┌─ WORKING DATA

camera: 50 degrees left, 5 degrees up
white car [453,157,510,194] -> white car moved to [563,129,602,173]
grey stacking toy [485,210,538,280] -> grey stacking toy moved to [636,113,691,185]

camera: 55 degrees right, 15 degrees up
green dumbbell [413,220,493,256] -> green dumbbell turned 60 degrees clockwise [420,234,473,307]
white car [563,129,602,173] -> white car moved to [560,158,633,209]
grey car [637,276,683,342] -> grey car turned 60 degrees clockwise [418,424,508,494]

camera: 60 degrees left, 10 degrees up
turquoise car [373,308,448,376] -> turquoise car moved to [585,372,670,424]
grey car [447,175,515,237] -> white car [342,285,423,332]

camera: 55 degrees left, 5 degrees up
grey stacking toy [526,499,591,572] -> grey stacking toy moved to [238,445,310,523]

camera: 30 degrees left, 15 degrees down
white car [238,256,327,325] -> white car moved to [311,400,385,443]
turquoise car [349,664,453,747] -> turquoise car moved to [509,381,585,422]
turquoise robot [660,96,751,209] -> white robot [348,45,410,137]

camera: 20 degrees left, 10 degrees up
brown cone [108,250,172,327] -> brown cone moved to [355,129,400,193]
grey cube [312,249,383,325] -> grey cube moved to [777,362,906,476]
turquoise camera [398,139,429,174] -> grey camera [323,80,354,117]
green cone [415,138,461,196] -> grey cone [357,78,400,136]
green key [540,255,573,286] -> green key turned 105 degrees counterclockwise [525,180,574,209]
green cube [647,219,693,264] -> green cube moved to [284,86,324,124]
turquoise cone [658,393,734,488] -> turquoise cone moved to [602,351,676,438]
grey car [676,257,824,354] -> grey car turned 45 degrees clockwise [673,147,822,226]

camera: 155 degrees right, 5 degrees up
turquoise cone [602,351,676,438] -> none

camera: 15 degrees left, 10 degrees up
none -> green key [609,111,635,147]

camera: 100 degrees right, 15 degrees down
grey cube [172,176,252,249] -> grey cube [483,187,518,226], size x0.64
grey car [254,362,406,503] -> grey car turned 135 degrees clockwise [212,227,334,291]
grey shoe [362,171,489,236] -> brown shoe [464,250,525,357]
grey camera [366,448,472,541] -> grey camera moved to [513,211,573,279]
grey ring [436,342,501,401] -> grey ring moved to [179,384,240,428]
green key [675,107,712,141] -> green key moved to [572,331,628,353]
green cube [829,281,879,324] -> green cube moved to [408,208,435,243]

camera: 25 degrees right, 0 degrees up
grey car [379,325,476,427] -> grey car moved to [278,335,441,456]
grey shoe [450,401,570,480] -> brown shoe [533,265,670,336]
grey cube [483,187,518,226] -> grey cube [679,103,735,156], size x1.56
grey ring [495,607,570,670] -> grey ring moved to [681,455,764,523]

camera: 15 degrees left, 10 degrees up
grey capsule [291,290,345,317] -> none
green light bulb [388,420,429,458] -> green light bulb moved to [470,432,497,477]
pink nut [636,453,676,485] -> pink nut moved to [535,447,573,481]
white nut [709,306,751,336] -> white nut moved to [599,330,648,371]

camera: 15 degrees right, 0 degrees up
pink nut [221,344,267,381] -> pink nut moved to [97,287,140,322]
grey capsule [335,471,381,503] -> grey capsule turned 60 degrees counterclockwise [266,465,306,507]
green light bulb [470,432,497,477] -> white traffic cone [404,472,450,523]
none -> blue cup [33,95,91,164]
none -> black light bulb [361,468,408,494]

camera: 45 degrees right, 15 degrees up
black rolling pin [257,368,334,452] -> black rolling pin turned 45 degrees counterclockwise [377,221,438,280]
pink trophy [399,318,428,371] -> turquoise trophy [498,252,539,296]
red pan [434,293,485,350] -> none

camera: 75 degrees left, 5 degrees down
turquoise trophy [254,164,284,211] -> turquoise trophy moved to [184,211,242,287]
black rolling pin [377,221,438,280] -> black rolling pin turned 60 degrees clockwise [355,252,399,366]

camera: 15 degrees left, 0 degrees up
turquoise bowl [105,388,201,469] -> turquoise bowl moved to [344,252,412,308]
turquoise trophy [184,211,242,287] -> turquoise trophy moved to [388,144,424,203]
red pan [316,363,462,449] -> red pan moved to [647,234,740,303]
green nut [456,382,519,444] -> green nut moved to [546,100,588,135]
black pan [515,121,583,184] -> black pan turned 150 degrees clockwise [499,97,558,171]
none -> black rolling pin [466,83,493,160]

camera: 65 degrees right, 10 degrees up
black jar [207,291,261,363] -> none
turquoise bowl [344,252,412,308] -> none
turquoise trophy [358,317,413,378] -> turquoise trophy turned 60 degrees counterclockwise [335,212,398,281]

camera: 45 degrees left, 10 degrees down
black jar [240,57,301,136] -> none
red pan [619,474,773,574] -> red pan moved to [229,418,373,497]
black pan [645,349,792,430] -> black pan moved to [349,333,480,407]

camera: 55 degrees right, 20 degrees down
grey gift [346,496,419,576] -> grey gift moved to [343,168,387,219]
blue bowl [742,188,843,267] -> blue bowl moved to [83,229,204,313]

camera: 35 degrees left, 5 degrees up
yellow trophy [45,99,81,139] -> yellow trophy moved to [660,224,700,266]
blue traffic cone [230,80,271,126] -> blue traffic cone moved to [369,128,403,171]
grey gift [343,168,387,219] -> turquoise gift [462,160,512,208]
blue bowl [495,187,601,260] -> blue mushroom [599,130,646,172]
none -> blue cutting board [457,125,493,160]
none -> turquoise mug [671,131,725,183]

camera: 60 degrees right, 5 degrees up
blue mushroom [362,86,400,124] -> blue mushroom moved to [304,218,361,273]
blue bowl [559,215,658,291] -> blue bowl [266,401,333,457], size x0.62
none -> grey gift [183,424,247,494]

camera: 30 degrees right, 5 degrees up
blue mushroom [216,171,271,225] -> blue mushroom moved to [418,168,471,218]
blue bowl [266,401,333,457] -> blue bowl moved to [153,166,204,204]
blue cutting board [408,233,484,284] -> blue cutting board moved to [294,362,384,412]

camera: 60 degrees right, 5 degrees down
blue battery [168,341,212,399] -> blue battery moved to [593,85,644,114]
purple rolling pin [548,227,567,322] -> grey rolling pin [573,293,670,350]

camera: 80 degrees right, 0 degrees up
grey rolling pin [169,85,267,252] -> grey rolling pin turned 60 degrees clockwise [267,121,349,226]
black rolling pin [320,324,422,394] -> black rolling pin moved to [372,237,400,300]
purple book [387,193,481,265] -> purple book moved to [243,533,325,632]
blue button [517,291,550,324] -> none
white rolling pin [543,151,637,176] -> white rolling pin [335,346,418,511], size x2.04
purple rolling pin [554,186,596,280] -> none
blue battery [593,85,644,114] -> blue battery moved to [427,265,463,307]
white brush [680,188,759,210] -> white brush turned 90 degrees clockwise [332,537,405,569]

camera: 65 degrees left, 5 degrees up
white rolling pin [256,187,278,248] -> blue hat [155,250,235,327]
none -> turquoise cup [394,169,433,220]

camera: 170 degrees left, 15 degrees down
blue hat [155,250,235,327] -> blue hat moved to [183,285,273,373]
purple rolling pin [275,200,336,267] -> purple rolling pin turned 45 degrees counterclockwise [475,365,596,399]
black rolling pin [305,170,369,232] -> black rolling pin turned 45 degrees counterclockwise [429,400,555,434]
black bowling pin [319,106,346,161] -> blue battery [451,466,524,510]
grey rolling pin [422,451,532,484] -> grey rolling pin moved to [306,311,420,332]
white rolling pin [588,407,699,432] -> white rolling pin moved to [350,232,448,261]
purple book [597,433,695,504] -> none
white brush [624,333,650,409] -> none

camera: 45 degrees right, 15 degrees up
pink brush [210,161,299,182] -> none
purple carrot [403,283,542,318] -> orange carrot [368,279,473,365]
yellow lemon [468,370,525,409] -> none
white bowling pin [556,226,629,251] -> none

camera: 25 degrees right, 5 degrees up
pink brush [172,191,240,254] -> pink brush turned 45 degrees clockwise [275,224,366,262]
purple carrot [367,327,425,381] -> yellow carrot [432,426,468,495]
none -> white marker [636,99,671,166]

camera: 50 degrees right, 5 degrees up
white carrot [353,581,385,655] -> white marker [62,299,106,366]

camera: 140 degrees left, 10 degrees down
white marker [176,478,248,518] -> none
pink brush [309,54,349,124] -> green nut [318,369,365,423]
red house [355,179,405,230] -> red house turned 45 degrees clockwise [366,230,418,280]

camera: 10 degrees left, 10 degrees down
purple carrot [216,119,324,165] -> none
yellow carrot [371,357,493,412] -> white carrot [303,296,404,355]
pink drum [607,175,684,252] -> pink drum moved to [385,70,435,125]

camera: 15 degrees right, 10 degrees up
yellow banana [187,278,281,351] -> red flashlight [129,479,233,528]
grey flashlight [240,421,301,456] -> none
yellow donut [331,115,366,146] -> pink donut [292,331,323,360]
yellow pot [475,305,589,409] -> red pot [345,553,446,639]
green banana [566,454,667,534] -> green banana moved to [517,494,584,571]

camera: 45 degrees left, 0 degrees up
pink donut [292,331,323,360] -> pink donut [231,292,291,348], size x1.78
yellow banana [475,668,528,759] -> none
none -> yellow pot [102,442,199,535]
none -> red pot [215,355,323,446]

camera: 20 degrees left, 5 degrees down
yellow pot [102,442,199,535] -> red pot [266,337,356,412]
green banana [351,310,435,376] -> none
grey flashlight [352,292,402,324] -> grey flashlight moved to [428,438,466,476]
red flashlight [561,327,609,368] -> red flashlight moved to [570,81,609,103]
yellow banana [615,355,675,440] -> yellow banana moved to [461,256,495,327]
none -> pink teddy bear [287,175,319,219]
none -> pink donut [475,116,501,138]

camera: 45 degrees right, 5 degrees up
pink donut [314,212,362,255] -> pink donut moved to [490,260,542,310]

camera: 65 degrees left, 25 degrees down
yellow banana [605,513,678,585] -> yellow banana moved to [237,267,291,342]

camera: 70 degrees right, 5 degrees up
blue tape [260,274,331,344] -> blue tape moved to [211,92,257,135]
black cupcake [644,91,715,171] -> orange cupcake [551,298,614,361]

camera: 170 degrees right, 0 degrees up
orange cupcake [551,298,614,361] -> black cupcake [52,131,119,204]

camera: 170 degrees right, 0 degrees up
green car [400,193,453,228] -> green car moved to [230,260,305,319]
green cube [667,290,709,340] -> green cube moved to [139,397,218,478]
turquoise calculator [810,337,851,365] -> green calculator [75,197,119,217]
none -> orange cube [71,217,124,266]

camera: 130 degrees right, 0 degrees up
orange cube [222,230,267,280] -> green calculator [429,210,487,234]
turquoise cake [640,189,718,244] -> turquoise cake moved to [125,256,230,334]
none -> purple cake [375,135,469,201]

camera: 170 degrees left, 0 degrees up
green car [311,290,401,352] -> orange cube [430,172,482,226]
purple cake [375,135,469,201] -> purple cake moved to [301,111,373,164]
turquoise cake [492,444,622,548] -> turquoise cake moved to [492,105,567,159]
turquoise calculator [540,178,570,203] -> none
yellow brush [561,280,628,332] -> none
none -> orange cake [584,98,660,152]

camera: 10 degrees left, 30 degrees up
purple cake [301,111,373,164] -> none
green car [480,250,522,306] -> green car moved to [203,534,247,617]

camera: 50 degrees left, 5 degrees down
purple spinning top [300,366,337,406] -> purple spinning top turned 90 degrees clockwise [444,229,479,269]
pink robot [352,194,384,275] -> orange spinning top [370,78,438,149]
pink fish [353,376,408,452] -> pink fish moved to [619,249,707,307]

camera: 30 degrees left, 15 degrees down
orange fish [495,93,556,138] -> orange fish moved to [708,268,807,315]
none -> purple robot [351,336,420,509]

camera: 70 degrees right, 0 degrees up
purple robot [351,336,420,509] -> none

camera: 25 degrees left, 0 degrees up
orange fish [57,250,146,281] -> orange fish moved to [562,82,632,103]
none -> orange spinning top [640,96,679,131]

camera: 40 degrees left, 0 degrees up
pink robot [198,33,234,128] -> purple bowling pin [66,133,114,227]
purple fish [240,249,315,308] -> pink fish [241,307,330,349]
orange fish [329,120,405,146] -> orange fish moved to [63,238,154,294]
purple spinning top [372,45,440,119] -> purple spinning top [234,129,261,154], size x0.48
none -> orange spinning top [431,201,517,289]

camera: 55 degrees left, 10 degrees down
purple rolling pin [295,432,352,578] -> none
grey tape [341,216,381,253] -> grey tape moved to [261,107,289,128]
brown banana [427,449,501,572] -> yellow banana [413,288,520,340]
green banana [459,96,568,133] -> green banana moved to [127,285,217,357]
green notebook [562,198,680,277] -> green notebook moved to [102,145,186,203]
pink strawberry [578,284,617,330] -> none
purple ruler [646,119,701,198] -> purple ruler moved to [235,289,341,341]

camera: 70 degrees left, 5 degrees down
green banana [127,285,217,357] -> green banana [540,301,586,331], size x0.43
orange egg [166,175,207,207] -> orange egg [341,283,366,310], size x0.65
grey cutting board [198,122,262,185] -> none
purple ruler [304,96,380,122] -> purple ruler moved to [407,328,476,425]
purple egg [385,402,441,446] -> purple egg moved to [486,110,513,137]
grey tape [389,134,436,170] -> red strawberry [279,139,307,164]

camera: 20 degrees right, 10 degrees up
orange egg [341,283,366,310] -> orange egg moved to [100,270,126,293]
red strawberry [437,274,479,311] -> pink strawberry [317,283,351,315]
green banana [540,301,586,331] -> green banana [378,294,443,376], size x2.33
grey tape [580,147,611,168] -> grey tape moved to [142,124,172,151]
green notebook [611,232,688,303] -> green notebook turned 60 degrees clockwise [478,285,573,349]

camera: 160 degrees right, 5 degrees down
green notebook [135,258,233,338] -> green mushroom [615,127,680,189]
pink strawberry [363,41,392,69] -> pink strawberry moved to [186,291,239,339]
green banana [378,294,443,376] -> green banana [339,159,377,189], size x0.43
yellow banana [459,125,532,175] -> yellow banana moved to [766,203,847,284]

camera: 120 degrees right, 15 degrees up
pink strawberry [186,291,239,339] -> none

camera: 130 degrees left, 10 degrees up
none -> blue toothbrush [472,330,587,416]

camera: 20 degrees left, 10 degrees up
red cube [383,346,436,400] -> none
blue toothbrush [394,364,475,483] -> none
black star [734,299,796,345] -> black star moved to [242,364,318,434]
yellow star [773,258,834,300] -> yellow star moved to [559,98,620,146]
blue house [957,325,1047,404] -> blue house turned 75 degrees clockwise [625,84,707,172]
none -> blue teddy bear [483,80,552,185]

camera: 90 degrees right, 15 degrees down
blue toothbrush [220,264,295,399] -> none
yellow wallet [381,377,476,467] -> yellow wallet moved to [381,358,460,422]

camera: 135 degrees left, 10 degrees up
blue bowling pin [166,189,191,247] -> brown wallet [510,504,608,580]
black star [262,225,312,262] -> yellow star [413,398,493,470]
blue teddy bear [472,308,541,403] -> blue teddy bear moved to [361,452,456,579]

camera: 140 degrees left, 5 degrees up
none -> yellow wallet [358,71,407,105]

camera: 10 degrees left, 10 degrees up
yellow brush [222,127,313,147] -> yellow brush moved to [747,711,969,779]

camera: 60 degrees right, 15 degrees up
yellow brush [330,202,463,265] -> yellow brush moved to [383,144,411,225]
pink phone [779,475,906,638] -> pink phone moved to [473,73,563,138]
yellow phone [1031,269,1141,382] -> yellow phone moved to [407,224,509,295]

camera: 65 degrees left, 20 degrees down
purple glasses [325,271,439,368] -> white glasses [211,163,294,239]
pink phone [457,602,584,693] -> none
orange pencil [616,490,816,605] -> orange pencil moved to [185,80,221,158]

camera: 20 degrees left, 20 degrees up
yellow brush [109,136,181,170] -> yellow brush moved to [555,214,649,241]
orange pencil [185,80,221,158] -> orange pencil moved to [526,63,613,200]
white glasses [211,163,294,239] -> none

└─

> THE TASK:
Your answer should be a single number: how many lines in the preceding entries contain "cone".

> SOLUTION TO THIS TASK:
6